• **What you are asked to do**
Retype every record below exactly as it is written.

___ Entries shown ___

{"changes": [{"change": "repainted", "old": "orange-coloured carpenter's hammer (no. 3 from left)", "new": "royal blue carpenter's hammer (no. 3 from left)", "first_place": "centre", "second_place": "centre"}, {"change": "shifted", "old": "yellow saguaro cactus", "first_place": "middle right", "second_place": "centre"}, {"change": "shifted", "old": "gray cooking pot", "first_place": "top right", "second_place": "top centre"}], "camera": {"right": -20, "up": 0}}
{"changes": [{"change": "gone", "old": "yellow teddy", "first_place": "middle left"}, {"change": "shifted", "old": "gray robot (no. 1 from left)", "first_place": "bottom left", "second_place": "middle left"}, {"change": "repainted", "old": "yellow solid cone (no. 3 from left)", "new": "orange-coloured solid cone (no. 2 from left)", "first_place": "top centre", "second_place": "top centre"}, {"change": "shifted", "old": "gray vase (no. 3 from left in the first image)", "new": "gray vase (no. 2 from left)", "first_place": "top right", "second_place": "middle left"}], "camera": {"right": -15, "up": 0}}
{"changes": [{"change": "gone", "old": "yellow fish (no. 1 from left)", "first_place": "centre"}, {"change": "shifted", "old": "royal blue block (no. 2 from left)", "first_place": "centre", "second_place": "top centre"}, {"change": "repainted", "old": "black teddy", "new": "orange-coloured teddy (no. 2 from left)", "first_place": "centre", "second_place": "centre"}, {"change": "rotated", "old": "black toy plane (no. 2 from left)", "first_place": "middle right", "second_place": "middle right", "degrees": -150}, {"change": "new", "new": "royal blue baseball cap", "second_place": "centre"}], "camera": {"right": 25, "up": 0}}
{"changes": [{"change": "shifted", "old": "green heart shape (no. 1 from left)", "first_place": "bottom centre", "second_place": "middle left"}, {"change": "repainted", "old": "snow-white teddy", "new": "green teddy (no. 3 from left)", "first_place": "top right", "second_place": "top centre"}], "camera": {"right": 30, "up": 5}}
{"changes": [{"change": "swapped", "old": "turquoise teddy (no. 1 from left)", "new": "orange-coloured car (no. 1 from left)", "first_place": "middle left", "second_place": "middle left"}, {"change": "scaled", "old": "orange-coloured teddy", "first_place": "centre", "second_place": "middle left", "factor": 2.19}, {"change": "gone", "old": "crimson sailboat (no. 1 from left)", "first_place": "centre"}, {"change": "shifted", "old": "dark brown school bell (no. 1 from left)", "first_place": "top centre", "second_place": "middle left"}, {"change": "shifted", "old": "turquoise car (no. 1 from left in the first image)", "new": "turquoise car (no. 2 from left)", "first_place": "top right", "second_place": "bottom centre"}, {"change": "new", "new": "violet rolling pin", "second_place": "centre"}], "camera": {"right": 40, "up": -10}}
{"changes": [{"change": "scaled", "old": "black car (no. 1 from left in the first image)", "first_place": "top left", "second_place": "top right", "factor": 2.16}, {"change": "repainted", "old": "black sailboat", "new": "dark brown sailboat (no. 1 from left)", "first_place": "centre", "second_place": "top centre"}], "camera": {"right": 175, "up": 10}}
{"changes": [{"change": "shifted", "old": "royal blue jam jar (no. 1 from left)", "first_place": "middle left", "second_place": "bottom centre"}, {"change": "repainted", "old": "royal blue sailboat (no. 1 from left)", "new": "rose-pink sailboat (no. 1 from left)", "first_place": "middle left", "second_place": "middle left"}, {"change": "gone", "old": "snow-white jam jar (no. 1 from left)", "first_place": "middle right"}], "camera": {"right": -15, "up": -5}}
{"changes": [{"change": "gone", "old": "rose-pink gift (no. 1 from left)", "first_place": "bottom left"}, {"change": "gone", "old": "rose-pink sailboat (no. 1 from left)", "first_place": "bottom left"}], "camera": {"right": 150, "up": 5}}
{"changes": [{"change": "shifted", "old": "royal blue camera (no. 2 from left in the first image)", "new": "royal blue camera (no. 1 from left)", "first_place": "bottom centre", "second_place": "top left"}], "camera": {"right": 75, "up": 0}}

___

• **Result for this task**
{"changes": [{"change": "repainted", "old": "orange-coloured carpenter's hammer (no. 3 from left)", "new": "royal blue carpenter's hammer (no. 3 from left)", "first_place": "centre", "second_place": "centre"}, {"change": "shifted", "old": "yellow saguaro cactus", "first_place": "middle right", "second_place": "centre"}, {"change": "shifted", "old": "gray cooking pot", "first_place": "top right", "second_place": "top centre"}], "camera": {"right": -20, "up": 0}}
{"changes": [{"change": "gone", "old": "yellow teddy", "first_place": "middle left"}, {"change": "shifted", "old": "gray robot (no. 1 from left)", "first_place": "bottom left", "second_place": "middle left"}, {"change": "repainted", "old": "yellow solid cone (no. 3 from left)", "new": "orange-coloured solid cone (no. 2 from left)", "first_place": "top centre", "second_place": "top centre"}, {"change": "shifted", "old": "gray vase (no. 3 from left in the first image)", "new": "gray vase (no. 2 from left)", "first_place": "top right", "second_place": "middle left"}], "camera": {"right": -15, "up": 0}}
{"changes": [{"change": "gone", "old": "yellow fish (no. 1 from left)", "first_place": "centre"}, {"change": "shifted", "old": "royal blue block (no. 2 from left)", "first_place": "centre", "second_place": "top centre"}, {"change": "repainted", "old": "black teddy", "new": "orange-coloured teddy (no. 2 from left)", "first_place": "centre", "second_place": "centre"}, {"change": "rotated", "old": "black toy plane (no. 2 from left)", "first_place": "middle right", "second_place": "middle right", "degrees": -150}, {"change": "new", "new": "royal blue baseball cap", "second_place": "centre"}], "camera": {"right": 25, "up": 0}}
{"changes": [{"change": "shifted", "old": "green heart shape (no. 1 from left)", "first_place": "bottom centre", "second_place": "middle left"}, {"change": "repainted", "old": "snow-white teddy", "new": "green teddy (no. 3 from left)", "first_place": "top right", "second_place": "top centre"}], "camera": {"right": 30, "up": 5}}
{"changes": [{"change": "swapped", "old": "turquoise teddy (no. 1 from left)", "new": "orange-coloured car (no. 1 from left)", "first_place": "middle left", "second_place": "middle left"}, {"change": "scaled", "old": "orange-coloured teddy", "first_place": "centre", "second_place": "middle left", "factor": 2.19}, {"change": "gone", "old": "crimson sailboat (no. 1 from left)", "first_place": "centre"}, {"change": "shifted", "old": "dark brown school bell (no. 1 from left)", "first_place": "top centre", "second_place": "middle left"}, {"change": "shifted", "old": "turquoise car (no. 1 from left in the first image)", "new": "turquoise car (no. 2 from left)", "first_place": "top right", "second_place": "bottom centre"}, {"change": "new", "new": "violet rolling pin", "second_place": "centre"}], "camera": {"right": 40, "up": -10}}
{"changes": [{"change": "scaled", "old": "black car (no. 1 from left in the first image)", "first_place": "top left", "second_place": "top right", "factor": 2.16}, {"change": "repainted", "old": "black sailboat", "new": "dark brown sailboat (no. 1 from left)", "first_place": "centre", "second_place": "top centre"}], "camera": {"right": 175, "up": 10}}
{"changes": [{"change": "shifted", "old": "royal blue jam jar (no. 1 from left)", "first_place": "middle left", "second_place": "bottom centre"}, {"change": "repainted", "old": "royal blue sailboat (no. 1 from left)", "new": "rose-pink sailboat (no. 1 from left)", "first_place": "middle left", "second_place": "middle left"}, {"change": "gone", "old": "snow-white jam jar (no. 1 from left)", "first_place": "middle right"}], "camera": {"right": -15, "up": -5}}
{"changes": [{"change": "gone", "old": "rose-pink gift (no. 1 from left)", "first_place": "bottom left"}, {"change": "gone", "old": "rose-pink sailboat (no. 1 from left)", "first_place": "bottom left"}], "camera": {"right": 150, "up": 5}}
{"changes": [{"change": "shifted", "old": "royal blue camera (no. 2 from left in the first image)", "new": "royal blue camera (no. 1 from left)", "first_place": "bottom centre", "second_place": "top left"}], "camera": {"right": 75, "up": 0}}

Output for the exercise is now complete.